MATERIAL FOR THIS EXERCISE>
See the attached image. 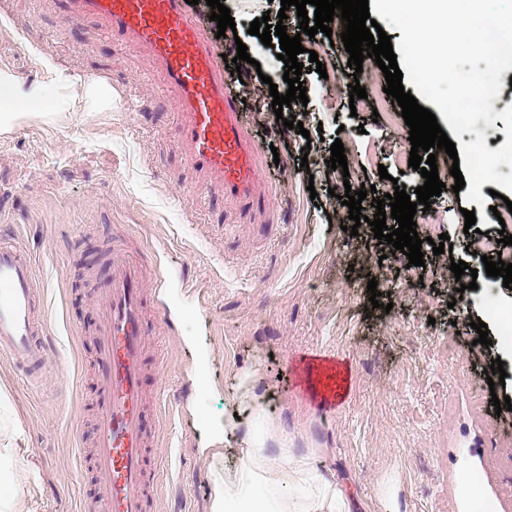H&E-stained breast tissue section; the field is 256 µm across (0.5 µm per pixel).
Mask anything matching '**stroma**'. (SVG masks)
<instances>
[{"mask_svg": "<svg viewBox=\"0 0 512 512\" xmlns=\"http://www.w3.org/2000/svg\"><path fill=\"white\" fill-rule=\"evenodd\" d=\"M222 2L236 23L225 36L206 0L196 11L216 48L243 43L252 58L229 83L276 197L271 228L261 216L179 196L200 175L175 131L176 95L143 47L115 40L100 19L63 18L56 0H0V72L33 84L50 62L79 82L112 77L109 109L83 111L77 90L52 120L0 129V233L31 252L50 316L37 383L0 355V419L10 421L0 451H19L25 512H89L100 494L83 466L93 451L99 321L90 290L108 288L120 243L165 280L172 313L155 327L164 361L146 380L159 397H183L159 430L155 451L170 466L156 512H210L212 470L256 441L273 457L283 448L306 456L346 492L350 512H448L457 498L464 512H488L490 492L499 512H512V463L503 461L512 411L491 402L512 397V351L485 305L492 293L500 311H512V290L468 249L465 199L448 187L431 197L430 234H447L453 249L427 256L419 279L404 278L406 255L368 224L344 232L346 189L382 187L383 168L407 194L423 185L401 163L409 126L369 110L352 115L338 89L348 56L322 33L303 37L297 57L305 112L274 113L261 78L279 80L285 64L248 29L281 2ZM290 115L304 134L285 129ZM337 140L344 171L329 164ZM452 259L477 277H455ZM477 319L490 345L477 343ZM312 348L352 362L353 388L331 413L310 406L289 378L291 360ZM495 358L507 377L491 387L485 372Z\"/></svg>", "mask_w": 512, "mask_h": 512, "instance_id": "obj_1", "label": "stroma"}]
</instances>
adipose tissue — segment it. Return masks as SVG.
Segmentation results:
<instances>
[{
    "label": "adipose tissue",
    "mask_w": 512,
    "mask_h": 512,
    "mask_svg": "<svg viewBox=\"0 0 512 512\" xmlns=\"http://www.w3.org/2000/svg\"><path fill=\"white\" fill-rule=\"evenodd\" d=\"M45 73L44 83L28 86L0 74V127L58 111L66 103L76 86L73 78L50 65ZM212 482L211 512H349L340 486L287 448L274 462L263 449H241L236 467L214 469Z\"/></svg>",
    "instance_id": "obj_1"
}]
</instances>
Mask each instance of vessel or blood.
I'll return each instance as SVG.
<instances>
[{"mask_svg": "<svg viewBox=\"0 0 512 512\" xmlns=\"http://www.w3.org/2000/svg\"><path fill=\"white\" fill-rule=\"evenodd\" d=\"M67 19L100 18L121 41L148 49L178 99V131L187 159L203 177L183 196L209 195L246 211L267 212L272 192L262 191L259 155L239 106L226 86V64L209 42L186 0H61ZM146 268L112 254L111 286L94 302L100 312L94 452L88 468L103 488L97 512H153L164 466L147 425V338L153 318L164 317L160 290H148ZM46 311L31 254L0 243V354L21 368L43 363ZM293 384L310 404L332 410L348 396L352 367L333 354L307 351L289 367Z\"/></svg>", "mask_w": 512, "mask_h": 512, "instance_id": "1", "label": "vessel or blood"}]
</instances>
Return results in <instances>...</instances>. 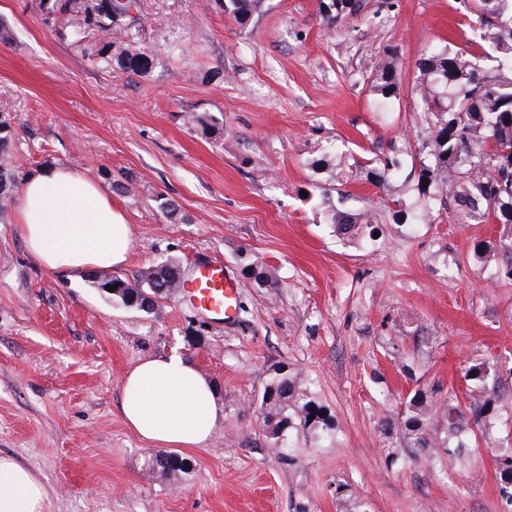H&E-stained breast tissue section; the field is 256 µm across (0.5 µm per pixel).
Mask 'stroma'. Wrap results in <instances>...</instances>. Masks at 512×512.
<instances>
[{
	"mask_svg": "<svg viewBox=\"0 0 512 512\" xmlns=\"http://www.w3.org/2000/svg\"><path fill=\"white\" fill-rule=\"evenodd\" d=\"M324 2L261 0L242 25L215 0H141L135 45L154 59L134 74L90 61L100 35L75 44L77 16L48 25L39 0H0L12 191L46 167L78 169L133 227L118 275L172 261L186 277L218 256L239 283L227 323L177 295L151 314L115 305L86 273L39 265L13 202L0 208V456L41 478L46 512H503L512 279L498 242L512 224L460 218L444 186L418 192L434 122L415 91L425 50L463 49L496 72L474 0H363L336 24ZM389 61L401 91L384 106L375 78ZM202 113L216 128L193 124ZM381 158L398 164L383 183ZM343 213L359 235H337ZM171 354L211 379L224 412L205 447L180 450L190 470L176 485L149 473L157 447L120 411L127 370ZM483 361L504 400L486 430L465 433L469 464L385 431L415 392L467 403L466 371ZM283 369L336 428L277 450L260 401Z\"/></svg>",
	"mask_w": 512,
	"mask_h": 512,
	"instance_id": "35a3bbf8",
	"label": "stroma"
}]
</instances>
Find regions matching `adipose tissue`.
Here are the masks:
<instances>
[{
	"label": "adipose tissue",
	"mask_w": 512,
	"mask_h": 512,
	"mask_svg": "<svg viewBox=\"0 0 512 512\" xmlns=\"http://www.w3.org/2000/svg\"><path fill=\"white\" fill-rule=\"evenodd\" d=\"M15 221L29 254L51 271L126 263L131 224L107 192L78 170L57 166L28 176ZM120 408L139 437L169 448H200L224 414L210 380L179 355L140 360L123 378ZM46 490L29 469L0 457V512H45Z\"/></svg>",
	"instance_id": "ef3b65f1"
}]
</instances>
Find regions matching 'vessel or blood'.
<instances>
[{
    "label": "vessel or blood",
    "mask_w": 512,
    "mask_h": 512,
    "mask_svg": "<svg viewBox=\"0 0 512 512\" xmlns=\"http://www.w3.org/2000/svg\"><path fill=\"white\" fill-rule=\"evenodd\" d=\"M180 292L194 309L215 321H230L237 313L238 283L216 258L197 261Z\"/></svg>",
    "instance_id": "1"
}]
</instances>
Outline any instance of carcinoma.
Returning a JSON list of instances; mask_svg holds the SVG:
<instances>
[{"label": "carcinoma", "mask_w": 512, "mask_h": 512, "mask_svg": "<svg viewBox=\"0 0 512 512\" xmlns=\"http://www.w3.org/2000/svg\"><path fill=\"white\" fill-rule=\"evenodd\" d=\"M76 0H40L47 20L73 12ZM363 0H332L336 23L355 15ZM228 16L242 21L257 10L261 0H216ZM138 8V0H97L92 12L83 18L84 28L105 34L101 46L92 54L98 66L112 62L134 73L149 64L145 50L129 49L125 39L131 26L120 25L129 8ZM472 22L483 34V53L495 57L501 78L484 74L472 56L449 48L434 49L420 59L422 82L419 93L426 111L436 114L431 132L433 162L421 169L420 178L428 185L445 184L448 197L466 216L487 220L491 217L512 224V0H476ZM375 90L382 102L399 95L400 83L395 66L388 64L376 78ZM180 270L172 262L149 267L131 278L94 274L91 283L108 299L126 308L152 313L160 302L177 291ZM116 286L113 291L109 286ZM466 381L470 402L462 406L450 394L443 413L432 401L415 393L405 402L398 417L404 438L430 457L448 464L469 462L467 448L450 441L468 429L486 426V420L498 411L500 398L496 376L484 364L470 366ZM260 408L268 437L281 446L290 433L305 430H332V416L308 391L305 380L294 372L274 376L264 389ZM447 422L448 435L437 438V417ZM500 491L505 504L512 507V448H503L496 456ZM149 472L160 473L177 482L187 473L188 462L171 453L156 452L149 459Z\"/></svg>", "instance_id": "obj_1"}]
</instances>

THE REQUEST> Gather every line from the listing above in which the word "blood" appears.

REPLY TO THE EXERCISE>
Mask each instance of vessel or blood.
[{"mask_svg": "<svg viewBox=\"0 0 512 512\" xmlns=\"http://www.w3.org/2000/svg\"><path fill=\"white\" fill-rule=\"evenodd\" d=\"M67 19L100 18L121 41L148 49L178 99V131L187 159L203 177L183 196L209 195L246 211L267 212L272 192L262 191L259 155L239 106L226 86V64L209 42L186 0H61ZM146 268L112 254L111 286L94 302L100 312L94 452L88 468L103 488L97 512H153L164 466L147 425V338L153 318L164 317L160 290H148ZM46 311L31 254L0 243V354L21 368L43 363ZM293 384L310 404L332 410L348 396L352 367L333 354L307 351L289 367Z\"/></svg>", "mask_w": 512, "mask_h": 512, "instance_id": "1", "label": "vessel or blood"}]
Find regions matching 'vessel or blood'.
    "label": "vessel or blood",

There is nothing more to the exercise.